*Excerpted data:*
--------------------------------

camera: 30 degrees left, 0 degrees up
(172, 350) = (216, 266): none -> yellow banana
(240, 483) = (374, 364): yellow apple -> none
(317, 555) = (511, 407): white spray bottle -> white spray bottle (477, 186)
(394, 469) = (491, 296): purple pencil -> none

--------------------------------

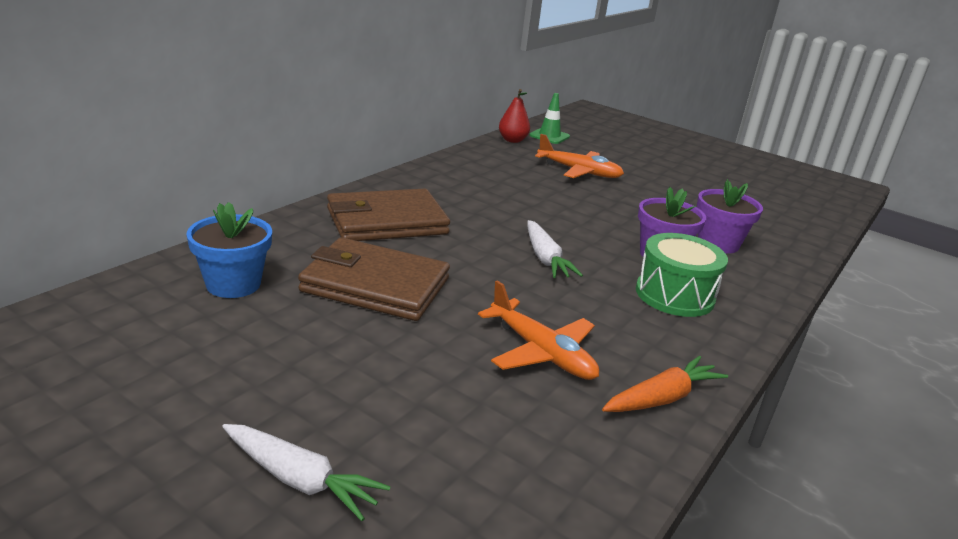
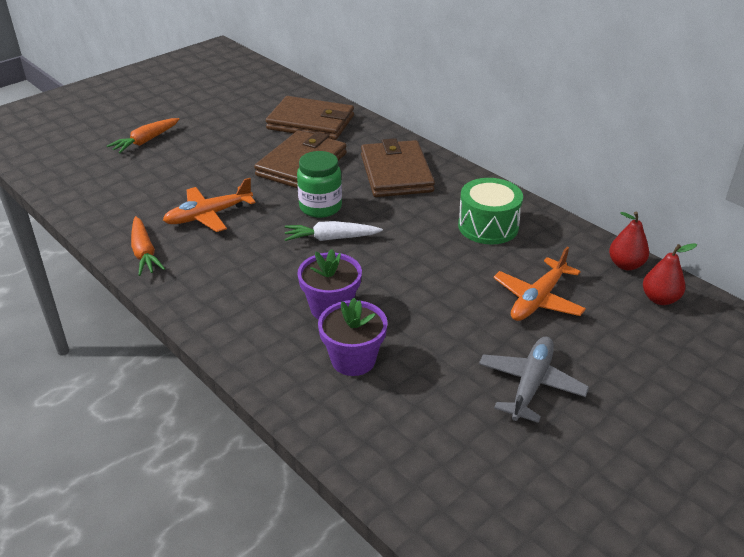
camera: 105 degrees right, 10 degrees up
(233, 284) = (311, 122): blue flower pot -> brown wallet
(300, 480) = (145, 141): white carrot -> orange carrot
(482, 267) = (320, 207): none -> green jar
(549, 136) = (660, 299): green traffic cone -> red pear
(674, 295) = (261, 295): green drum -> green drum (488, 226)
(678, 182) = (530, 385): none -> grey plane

--------------------------------

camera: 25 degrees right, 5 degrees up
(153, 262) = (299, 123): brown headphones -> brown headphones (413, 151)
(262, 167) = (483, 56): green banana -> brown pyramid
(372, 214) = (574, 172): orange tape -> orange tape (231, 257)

--------------------------------

Read through the lines above and collect those that contain the string "yellow".

*Problem solution:*
(172, 350) = (216, 266): none -> yellow banana
(240, 483) = (374, 364): yellow apple -> none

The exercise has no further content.